-- DIRECTIONS --
An identical copy of the records below is the expected result.

Change detection outputs:

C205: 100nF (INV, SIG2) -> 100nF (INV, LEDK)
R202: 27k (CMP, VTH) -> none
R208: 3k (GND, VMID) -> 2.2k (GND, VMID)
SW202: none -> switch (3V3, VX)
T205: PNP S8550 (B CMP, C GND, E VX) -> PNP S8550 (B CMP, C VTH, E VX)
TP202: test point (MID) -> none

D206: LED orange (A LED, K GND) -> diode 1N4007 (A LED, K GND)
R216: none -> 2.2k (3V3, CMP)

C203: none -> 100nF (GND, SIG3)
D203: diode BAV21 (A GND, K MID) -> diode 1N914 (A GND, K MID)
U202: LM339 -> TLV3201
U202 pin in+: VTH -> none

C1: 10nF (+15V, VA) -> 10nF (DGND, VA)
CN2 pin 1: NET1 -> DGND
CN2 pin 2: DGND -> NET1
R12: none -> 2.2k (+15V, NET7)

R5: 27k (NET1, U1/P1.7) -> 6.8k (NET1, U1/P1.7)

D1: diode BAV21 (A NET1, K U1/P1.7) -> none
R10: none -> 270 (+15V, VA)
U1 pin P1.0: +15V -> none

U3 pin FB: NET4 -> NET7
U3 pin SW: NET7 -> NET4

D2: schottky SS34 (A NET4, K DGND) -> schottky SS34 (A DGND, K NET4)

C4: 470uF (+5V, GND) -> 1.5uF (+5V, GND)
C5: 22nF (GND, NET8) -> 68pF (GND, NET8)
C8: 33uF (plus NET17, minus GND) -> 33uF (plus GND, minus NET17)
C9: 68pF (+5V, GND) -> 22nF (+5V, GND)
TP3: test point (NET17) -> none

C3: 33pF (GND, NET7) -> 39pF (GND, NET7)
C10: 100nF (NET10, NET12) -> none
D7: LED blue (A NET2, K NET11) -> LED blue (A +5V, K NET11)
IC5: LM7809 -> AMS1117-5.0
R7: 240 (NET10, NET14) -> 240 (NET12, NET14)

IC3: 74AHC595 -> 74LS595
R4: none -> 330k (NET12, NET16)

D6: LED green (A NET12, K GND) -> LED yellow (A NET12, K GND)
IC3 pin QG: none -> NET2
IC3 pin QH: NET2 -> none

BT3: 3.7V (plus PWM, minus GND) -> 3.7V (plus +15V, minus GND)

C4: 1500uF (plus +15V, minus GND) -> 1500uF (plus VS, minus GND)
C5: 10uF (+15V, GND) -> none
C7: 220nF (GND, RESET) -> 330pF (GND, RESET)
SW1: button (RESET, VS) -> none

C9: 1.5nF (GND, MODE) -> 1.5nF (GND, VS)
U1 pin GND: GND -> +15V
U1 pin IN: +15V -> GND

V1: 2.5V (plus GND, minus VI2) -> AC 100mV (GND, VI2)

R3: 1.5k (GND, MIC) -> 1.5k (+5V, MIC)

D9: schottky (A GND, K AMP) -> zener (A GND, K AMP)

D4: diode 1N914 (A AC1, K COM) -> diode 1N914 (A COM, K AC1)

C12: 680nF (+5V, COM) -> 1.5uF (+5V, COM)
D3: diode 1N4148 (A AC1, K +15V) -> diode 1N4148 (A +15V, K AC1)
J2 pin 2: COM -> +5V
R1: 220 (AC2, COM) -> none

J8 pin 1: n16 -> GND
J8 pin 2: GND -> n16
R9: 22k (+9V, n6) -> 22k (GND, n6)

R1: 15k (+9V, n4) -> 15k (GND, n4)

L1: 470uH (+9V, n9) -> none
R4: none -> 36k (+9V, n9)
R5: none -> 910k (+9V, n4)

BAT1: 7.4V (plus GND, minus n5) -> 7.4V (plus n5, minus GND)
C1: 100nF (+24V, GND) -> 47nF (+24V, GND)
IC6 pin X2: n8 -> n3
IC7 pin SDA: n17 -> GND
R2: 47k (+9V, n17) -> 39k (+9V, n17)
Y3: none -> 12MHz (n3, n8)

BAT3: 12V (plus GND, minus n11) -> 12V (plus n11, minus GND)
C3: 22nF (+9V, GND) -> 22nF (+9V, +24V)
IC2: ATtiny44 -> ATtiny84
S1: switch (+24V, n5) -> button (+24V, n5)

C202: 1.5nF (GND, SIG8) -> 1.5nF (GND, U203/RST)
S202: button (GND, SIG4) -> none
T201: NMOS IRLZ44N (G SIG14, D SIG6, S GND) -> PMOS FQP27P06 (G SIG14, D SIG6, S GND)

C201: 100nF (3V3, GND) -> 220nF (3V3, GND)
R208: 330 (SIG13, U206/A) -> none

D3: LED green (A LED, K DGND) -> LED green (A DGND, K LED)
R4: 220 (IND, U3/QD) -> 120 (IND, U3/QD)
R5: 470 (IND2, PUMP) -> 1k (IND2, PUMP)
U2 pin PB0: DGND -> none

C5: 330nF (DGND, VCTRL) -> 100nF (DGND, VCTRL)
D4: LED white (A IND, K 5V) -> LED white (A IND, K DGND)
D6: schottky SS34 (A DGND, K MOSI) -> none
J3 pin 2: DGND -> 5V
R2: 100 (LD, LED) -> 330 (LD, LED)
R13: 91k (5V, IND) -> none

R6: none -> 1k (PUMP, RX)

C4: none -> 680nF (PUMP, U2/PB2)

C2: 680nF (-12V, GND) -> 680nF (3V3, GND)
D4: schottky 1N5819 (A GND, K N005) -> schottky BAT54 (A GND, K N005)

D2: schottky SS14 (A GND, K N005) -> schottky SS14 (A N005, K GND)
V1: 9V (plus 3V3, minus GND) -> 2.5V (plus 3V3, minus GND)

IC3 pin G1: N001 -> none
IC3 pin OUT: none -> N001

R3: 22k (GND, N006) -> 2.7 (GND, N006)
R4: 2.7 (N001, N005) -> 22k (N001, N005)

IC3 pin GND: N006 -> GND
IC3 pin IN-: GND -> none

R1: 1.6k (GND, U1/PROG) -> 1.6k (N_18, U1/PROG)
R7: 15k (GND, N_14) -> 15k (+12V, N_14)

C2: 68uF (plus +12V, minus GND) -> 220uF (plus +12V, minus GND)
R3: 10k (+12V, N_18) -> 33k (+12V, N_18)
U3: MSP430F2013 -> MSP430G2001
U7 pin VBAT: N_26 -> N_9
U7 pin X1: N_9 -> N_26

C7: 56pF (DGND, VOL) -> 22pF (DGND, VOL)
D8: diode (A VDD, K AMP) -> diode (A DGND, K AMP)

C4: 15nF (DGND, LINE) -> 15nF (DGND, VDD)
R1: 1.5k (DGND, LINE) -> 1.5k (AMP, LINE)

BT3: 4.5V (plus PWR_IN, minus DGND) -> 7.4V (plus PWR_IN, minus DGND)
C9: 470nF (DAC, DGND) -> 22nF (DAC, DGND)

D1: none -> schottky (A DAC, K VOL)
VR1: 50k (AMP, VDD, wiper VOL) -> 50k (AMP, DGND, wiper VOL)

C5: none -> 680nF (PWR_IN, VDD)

-- EXERCISE RESULT --
C205: 100nF (INV, SIG2) -> 100nF (INV, LEDK)
R202: 27k (CMP, VTH) -> none
R208: 3k (GND, VMID) -> 2.2k (GND, VMID)
SW202: none -> switch (3V3, VX)
T205: PNP S8550 (B CMP, C GND, E VX) -> PNP S8550 (B CMP, C VTH, E VX)
TP202: test point (MID) -> none

D206: LED orange (A LED, K GND) -> diode 1N4007 (A LED, K GND)
R216: none -> 2.2k (3V3, CMP)

C203: none -> 100nF (GND, SIG3)
D203: diode BAV21 (A GND, K MID) -> diode 1N914 (A GND, K MID)
U202: LM339 -> TLV3201
U202 pin in+: VTH -> none

C1: 10nF (+15V, VA) -> 10nF (DGND, VA)
CN2 pin 1: NET1 -> DGND
CN2 pin 2: DGND -> NET1
R12: none -> 2.2k (+15V, NET7)

R5: 27k (NET1, U1/P1.7) -> 6.8k (NET1, U1/P1.7)

D1: diode BAV21 (A NET1, K U1/P1.7) -> none
R10: none -> 270 (+15V, VA)
U1 pin P1.0: +15V -> none

U3 pin FB: NET4 -> NET7
U3 pin SW: NET7 -> NET4

D2: schottky SS34 (A NET4, K DGND) -> schottky SS34 (A DGND, K NET4)

C4: 470uF (+5V, GND) -> 1.5uF (+5V, GND)
C5: 22nF (GND, NET8) -> 68pF (GND, NET8)
C8: 33uF (plus NET17, minus GND) -> 33uF (plus GND, minus NET17)
C9: 68pF (+5V, GND) -> 22nF (+5V, GND)
TP3: test point (NET17) -> none

C3: 33pF (GND, NET7) -> 39pF (GND, NET7)
C10: 100nF (NET10, NET12) -> none
D7: LED blue (A NET2, K NET11) -> LED blue (A +5V, K NET11)
IC5: LM7809 -> AMS1117-5.0
R7: 240 (NET10, NET14) -> 240 (NET12, NET14)

IC3: 74AHC595 -> 74LS595
R4: none -> 330k (NET12, NET16)

D6: LED green (A NET12, K GND) -> LED yellow (A NET12, K GND)
IC3 pin QG: none -> NET2
IC3 pin QH: NET2 -> none

BT3: 3.7V (plus PWM, minus GND) -> 3.7V (plus +15V, minus GND)

C4: 1500uF (plus +15V, minus GND) -> 1500uF (plus VS, minus GND)
C5: 10uF (+15V, GND) -> none
C7: 220nF (GND, RESET) -> 330pF (GND, RESET)
SW1: button (RESET, VS) -> none

C9: 1.5nF (GND, MODE) -> 1.5nF (GND, VS)
U1 pin GND: GND -> +15V
U1 pin IN: +15V -> GND

V1: 2.5V (plus GND, minus VI2) -> AC 100mV (GND, VI2)

R3: 1.5k (GND, MIC) -> 1.5k (+5V, MIC)

D9: schottky (A GND, K AMP) -> zener (A GND, K AMP)

D4: diode 1N914 (A AC1, K COM) -> diode 1N914 (A COM, K AC1)

C12: 680nF (+5V, COM) -> 1.5uF (+5V, COM)
D3: diode 1N4148 (A AC1, K +15V) -> diode 1N4148 (A +15V, K AC1)
J2 pin 2: COM -> +5V
R1: 220 (AC2, COM) -> none

J8 pin 1: n16 -> GND
J8 pin 2: GND -> n16
R9: 22k (+9V, n6) -> 22k (GND, n6)

R1: 15k (+9V, n4) -> 15k (GND, n4)

L1: 470uH (+9V, n9) -> none
R4: none -> 36k (+9V, n9)
R5: none -> 910k (+9V, n4)

BAT1: 7.4V (plus GND, minus n5) -> 7.4V (plus n5, minus GND)
C1: 100nF (+24V, GND) -> 47nF (+24V, GND)
IC6 pin X2: n8 -> n3
IC7 pin SDA: n17 -> GND
R2: 47k (+9V, n17) -> 39k (+9V, n17)
Y3: none -> 12MHz (n3, n8)

BAT3: 12V (plus GND, minus n11) -> 12V (plus n11, minus GND)
C3: 22nF (+9V, GND) -> 22nF (+9V, +24V)
IC2: ATtiny44 -> ATtiny84
S1: switch (+24V, n5) -> button (+24V, n5)

C202: 1.5nF (GND, SIG8) -> 1.5nF (GND, U203/RST)
S202: button (GND, SIG4) -> none
T201: NMOS IRLZ44N (G SIG14, D SIG6, S GND) -> PMOS FQP27P06 (G SIG14, D SIG6, S GND)

C201: 100nF (3V3, GND) -> 220nF (3V3, GND)
R208: 330 (SIG13, U206/A) -> none

D3: LED green (A LED, K DGND) -> LED green (A DGND, K LED)
R4: 220 (IND, U3/QD) -> 120 (IND, U3/QD)
R5: 470 (IND2, PUMP) -> 1k (IND2, PUMP)
U2 pin PB0: DGND -> none

C5: 330nF (DGND, VCTRL) -> 100nF (DGND, VCTRL)
D4: LED white (A IND, K 5V) -> LED white (A IND, K DGND)
D6: schottky SS34 (A DGND, K MOSI) -> none
J3 pin 2: DGND -> 5V
R2: 100 (LD, LED) -> 330 (LD, LED)
R13: 91k (5V, IND) -> none

R6: none -> 1k (PUMP, RX)

C4: none -> 680nF (PUMP, U2/PB2)

C2: 680nF (-12V, GND) -> 680nF (3V3, GND)
D4: schottky 1N5819 (A GND, K N005) -> schottky BAT54 (A GND, K N005)

D2: schottky SS14 (A GND, K N005) -> schottky SS14 (A N005, K GND)
V1: 9V (plus 3V3, minus GND) -> 2.5V (plus 3V3, minus GND)

IC3 pin G1: N001 -> none
IC3 pin OUT: none -> N001

R3: 22k (GND, N006) -> 2.7 (GND, N006)
R4: 2.7 (N001, N005) -> 22k (N001, N005)

IC3 pin GND: N006 -> GND
IC3 pin IN-: GND -> none

R1: 1.6k (GND, U1/PROG) -> 1.6k (N_18, U1/PROG)
R7: 15k (GND, N_14) -> 15k (+12V, N_14)

C2: 68uF (plus +12V, minus GND) -> 220uF (plus +12V, minus GND)
R3: 10k (+12V, N_18) -> 33k (+12V, N_18)
U3: MSP430F2013 -> MSP430G2001
U7 pin VBAT: N_26 -> N_9
U7 pin X1: N_9 -> N_26

C7: 56pF (DGND, VOL) -> 22pF (DGND, VOL)
D8: diode (A VDD, K AMP) -> diode (A DGND, K AMP)

C4: 15nF (DGND, LINE) -> 15nF (DGND, VDD)
R1: 1.5k (DGND, LINE) -> 1.5k (AMP, LINE)

BT3: 4.5V (plus PWR_IN, minus DGND) -> 7.4V (plus PWR_IN, minus DGND)
C9: 470nF (DAC, DGND) -> 22nF (DAC, DGND)

D1: none -> schottky (A DAC, K VOL)
VR1: 50k (AMP, VDD, wiper VOL) -> 50k (AMP, DGND, wiper VOL)

C5: none -> 680nF (PWR_IN, VDD)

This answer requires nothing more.